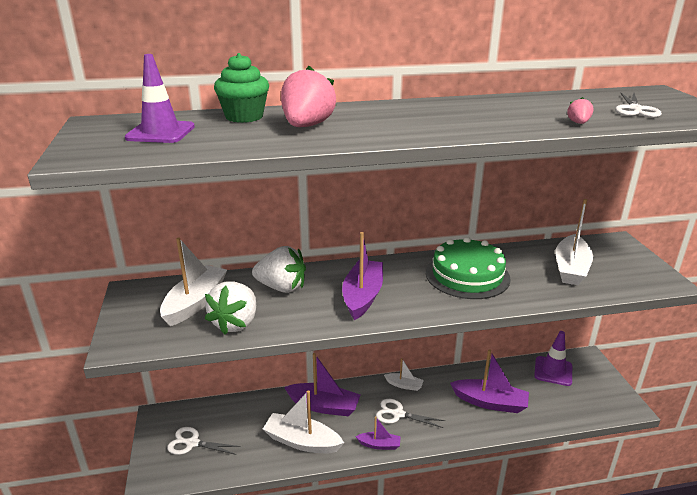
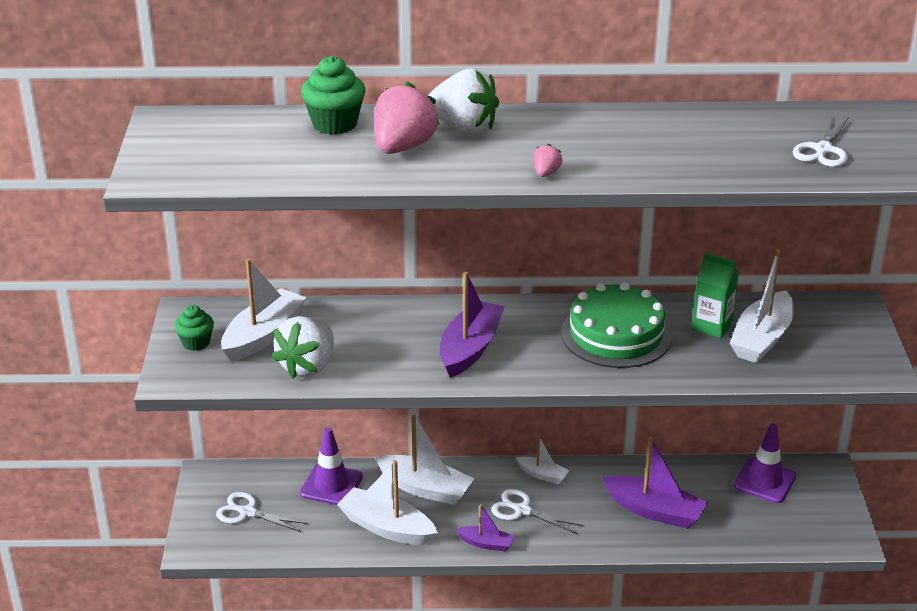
camera: 10 degrees right, 5 degrees up
(139, 314) = (196, 343): none -> green cupcake
(160, 132) = (237, 144): purple traffic cone -> purple traffic cone (331, 485)
(281, 287) = (372, 326): white strawberry -> white strawberry (463, 127)
(323, 406) = (425, 488): purple boat -> white boat
(531, 263) = (712, 326): none -> green carton
(578, 123) = (729, 169): pink strawberry -> pink strawberry (546, 173)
------------------------------------------------------------
(Problem description)
Return the material verbatim; the images are not to appear in the copy.

(Written solution)
camera: 10 degrees right, 5 degrees up
(139, 314) = (196, 343): none -> green cupcake
(160, 132) = (237, 144): purple traffic cone -> purple traffic cone (331, 485)
(281, 287) = (372, 326): white strawberry -> white strawberry (463, 127)
(323, 406) = (425, 488): purple boat -> white boat
(531, 263) = (712, 326): none -> green carton
(578, 123) = (729, 169): pink strawberry -> pink strawberry (546, 173)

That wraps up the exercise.